» **INFORMATION PROVIDED**
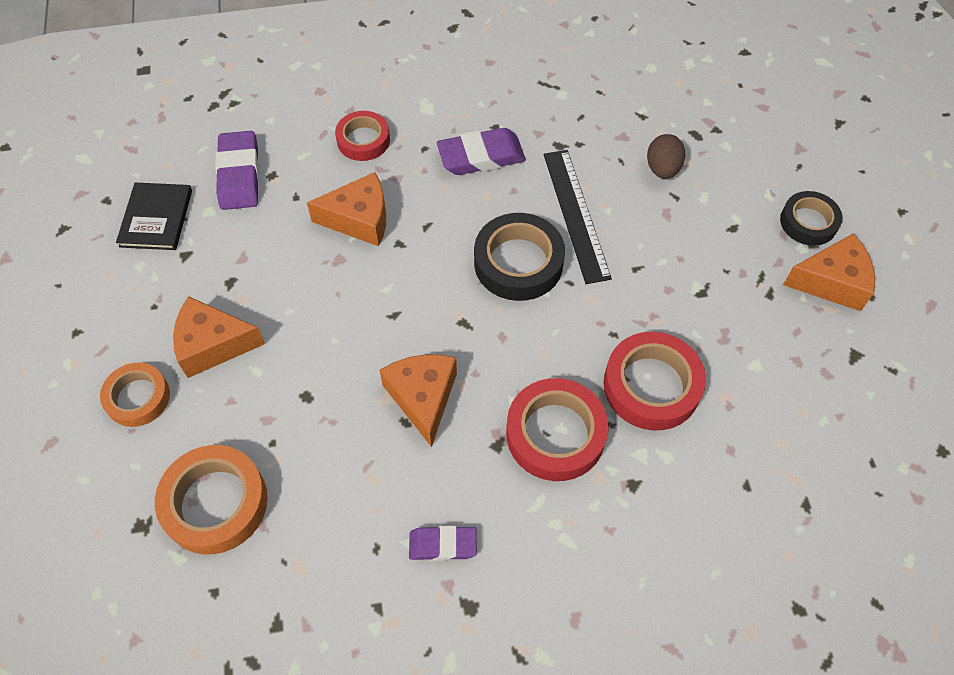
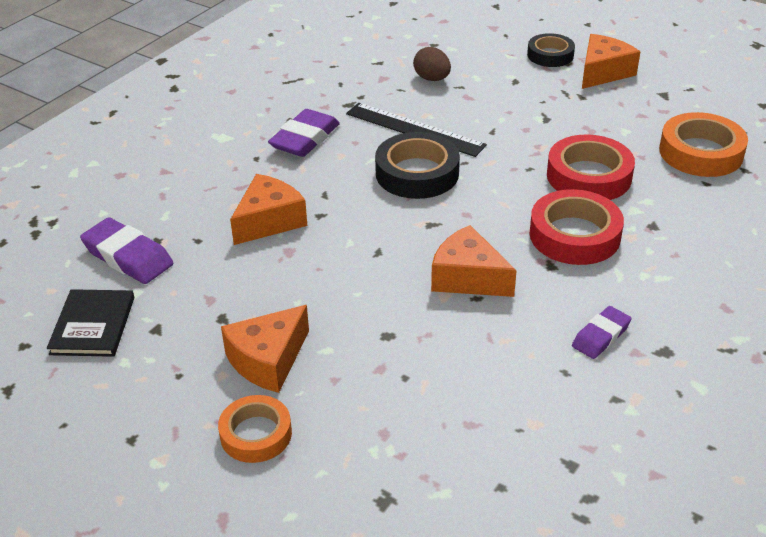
camera: 45 degrees left, 20 degrees down
black book [116,182,192,250] -> black book turned 45 degrees clockwise [47,289,134,357]
orange tape [155,445,268,554] -> orange tape moved to [659,112,748,177]
red tape [335,111,390,161] -> none

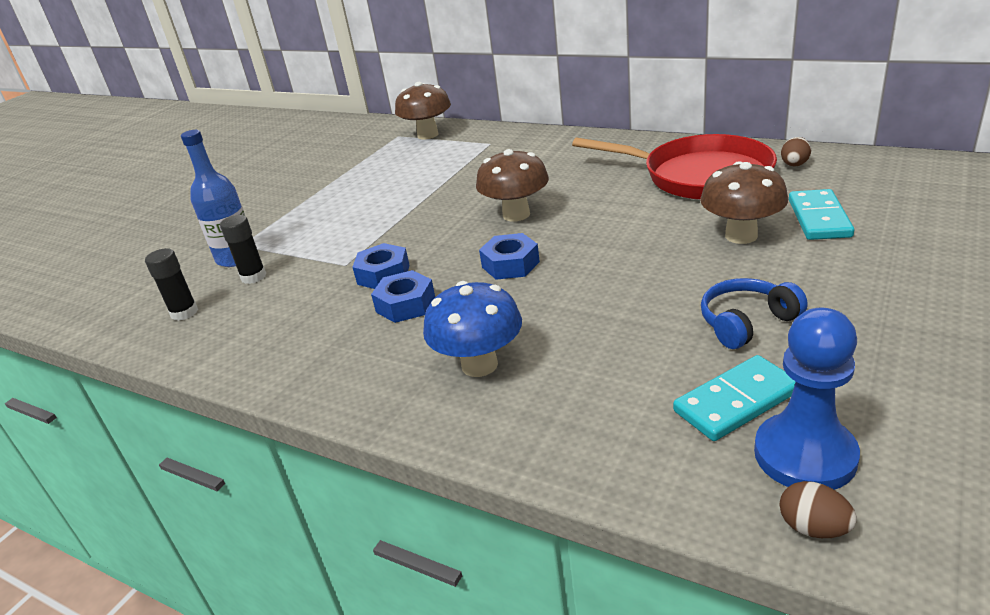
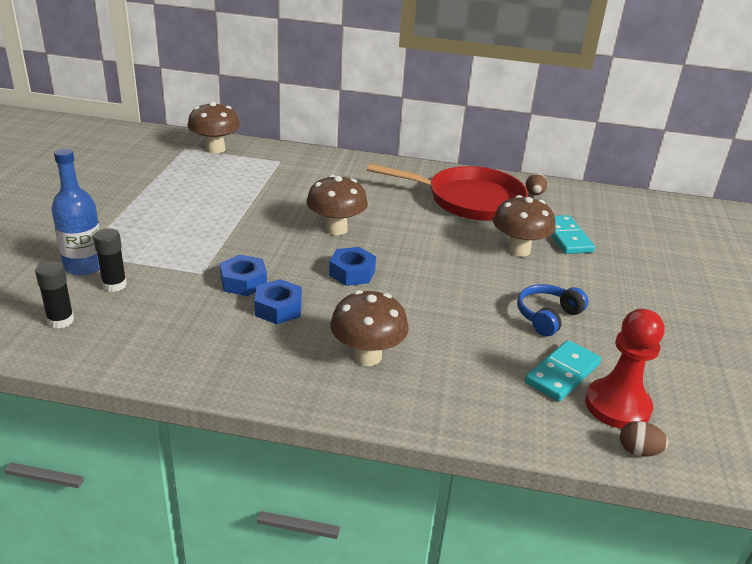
camera: 25 degrees left, 0 degrees up
blue mushroom [423,281,522,377] -> brown mushroom [330,290,409,366]
blue pawn [754,308,860,490] -> red pawn [585,309,664,429]

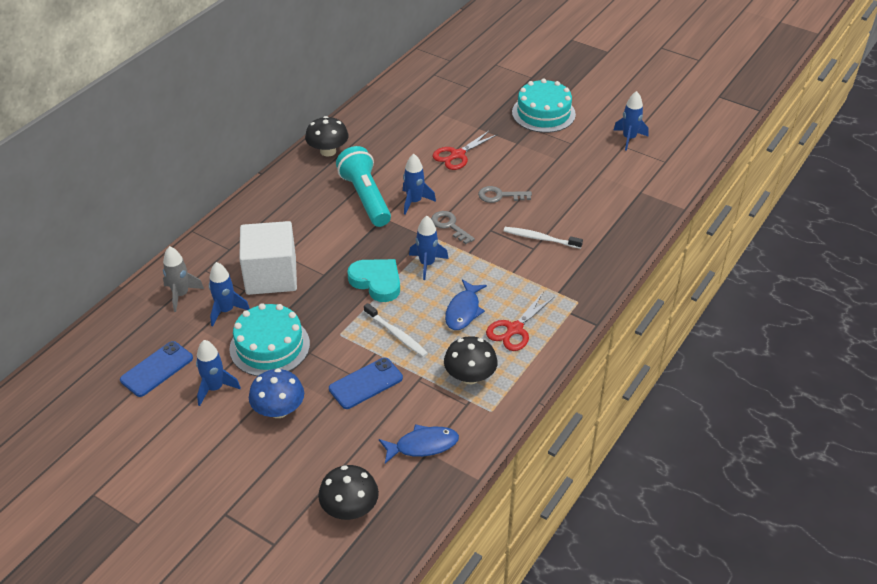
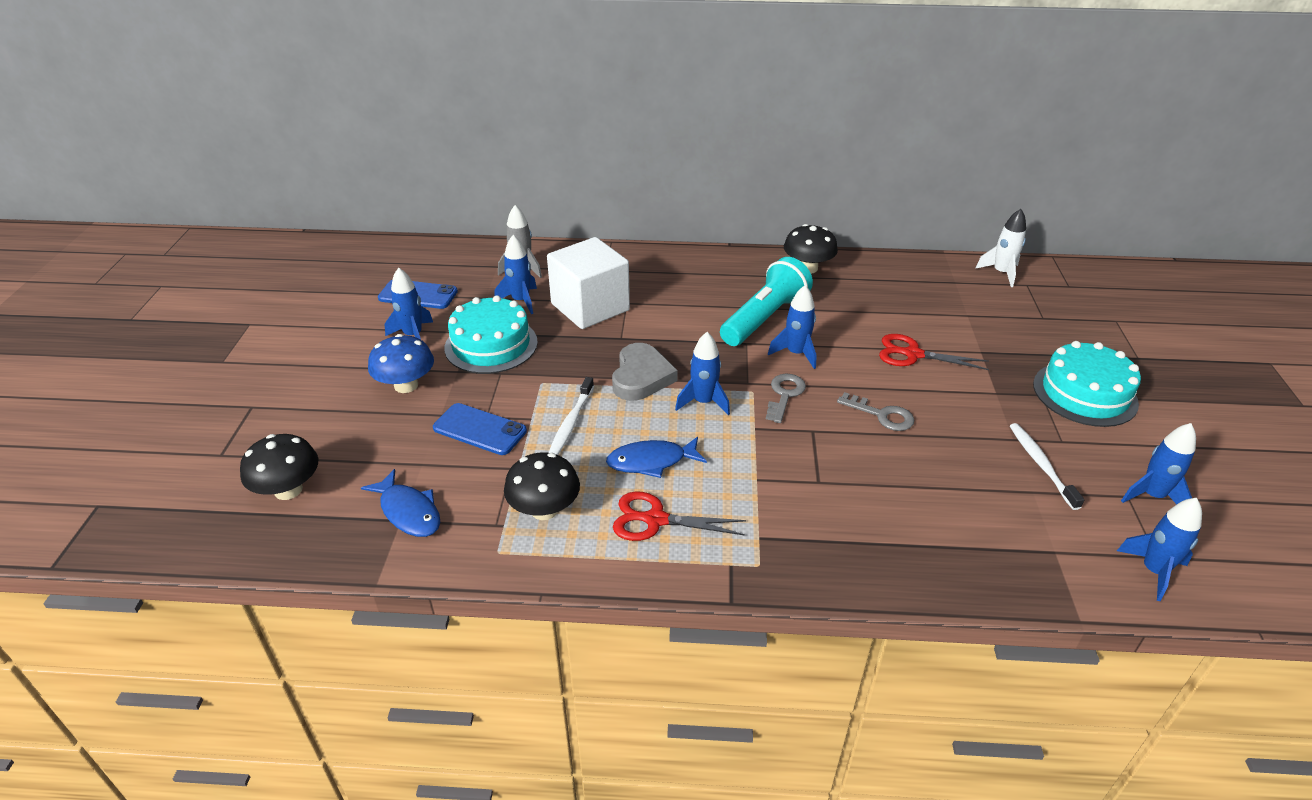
camera: 60 degrees right, 5 degrees down
turquoise heart [347,259,400,302] -> grey heart [612,343,678,401]
grey key [478,186,532,203] -> grey key turned 150 degrees clockwise [837,392,914,431]
white toothbrush [504,227,583,249] -> white toothbrush moved to [1010,423,1084,510]
none -> white rocket [975,209,1026,287]
none -> blue rocket [1117,498,1202,601]

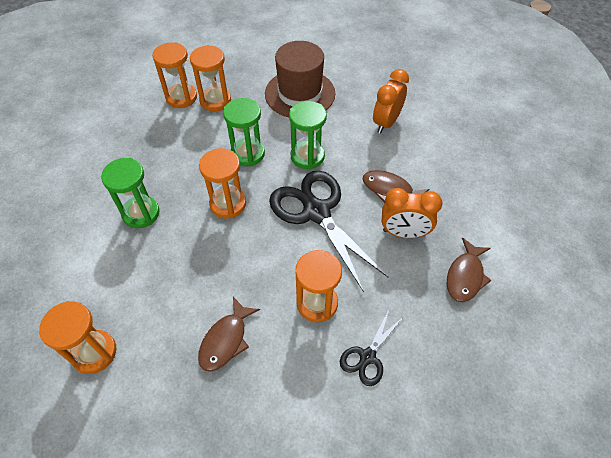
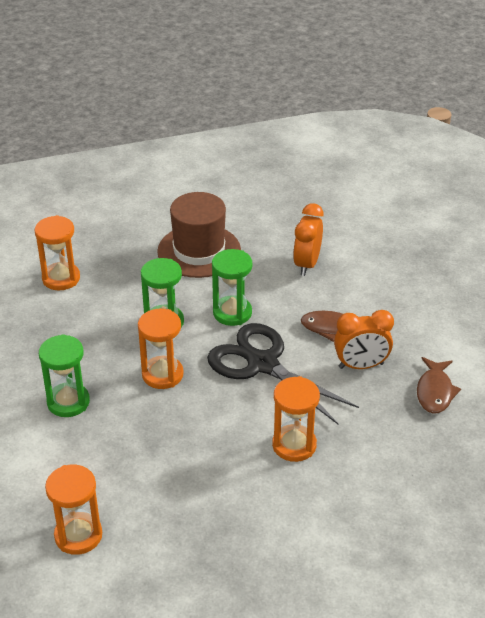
camera: 15 degrees left, 15 degrees down
orange hourglass [190,45,231,111] -> none
brown fish [198,297,260,372] -> none
black scissors [340,310,403,386] -> none

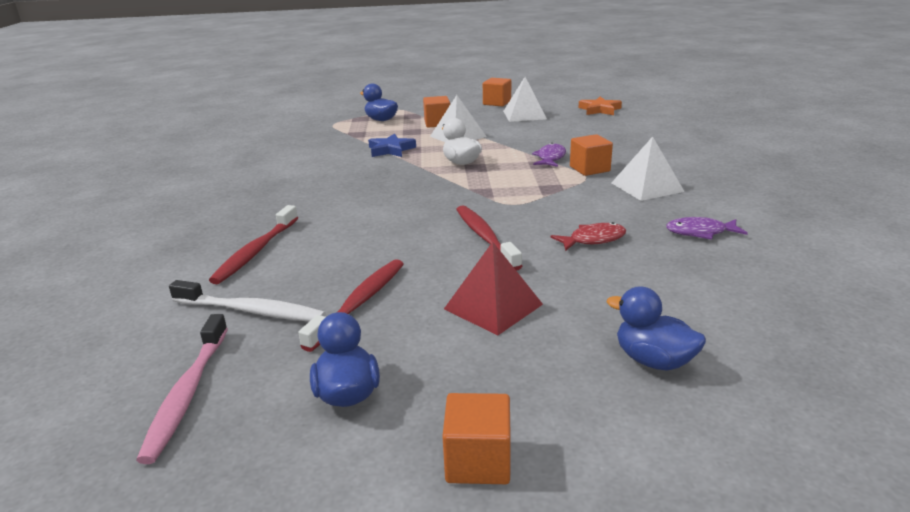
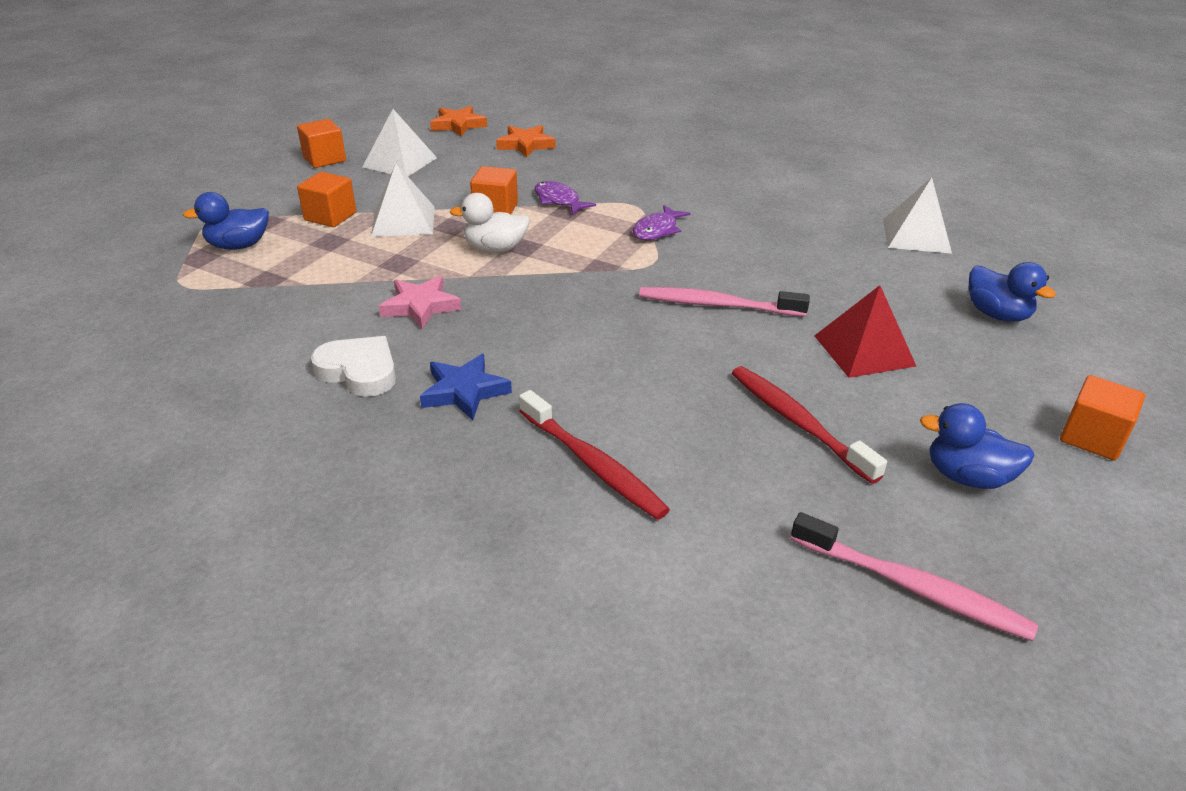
camera: 60 degrees left, 10 degrees up
white toothbrush [169,280,326,321] -> none
blue star [368,134,416,157] -> blue star moved to [420,354,512,420]
red toothbrush [456,205,522,271] -> pink toothbrush [639,287,810,317]
red fish [551,222,626,251] -> none
orange cube [570,134,613,176] -> orange cube moved to [470,166,518,215]
blue duck [607,286,706,371] -> blue duck turned 105 degrees counterclockwise [969,262,1056,322]
white pyramid [612,137,685,201] -> white pyramid moved to [883,178,952,254]
purple fish [666,217,748,240] -> purple fish moved to [633,205,691,240]
none -> white heart [311,336,396,397]
none -> pink star [379,276,461,329]
none -> orange star [496,125,556,158]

» **PROBLEM TO SOLVE**
What you give back should be the full material above, retyped exactly, with every image removed.

» **RESULT OF THIS TASK**
camera: 45 degrees left, 20 degrees down
black book [116,182,192,250] -> black book turned 45 degrees clockwise [47,289,134,357]
orange tape [155,445,268,554] -> orange tape moved to [659,112,748,177]
red tape [335,111,390,161] -> none

camera: 25 degrees left, 0 degrees up
blue mushroom [423,281,522,377] -> brown mushroom [330,290,409,366]
blue pawn [754,308,860,490] -> red pawn [585,309,664,429]

camera: 60 degrees right, 5 degrees down
turquoise heart [347,259,400,302] -> grey heart [612,343,678,401]
grey key [478,186,532,203] -> grey key turned 150 degrees clockwise [837,392,914,431]
white toothbrush [504,227,583,249] -> white toothbrush moved to [1010,423,1084,510]
none -> white rocket [975,209,1026,287]
none -> blue rocket [1117,498,1202,601]

camera: 15 degrees left, 15 degrees down
orange hourglass [190,45,231,111] -> none
brown fish [198,297,260,372] -> none
black scissors [340,310,403,386] -> none

camera: 60 degrees left, 10 degrees up
white toothbrush [169,280,326,321] -> none
blue star [368,134,416,157] -> blue star moved to [420,354,512,420]
red toothbrush [456,205,522,271] -> pink toothbrush [639,287,810,317]
red fish [551,222,626,251] -> none
orange cube [570,134,613,176] -> orange cube moved to [470,166,518,215]
blue duck [607,286,706,371] -> blue duck turned 105 degrees counterclockwise [969,262,1056,322]
white pyramid [612,137,685,201] -> white pyramid moved to [883,178,952,254]
purple fish [666,217,748,240] -> purple fish moved to [633,205,691,240]
none -> white heart [311,336,396,397]
none -> pink star [379,276,461,329]
none -> orange star [496,125,556,158]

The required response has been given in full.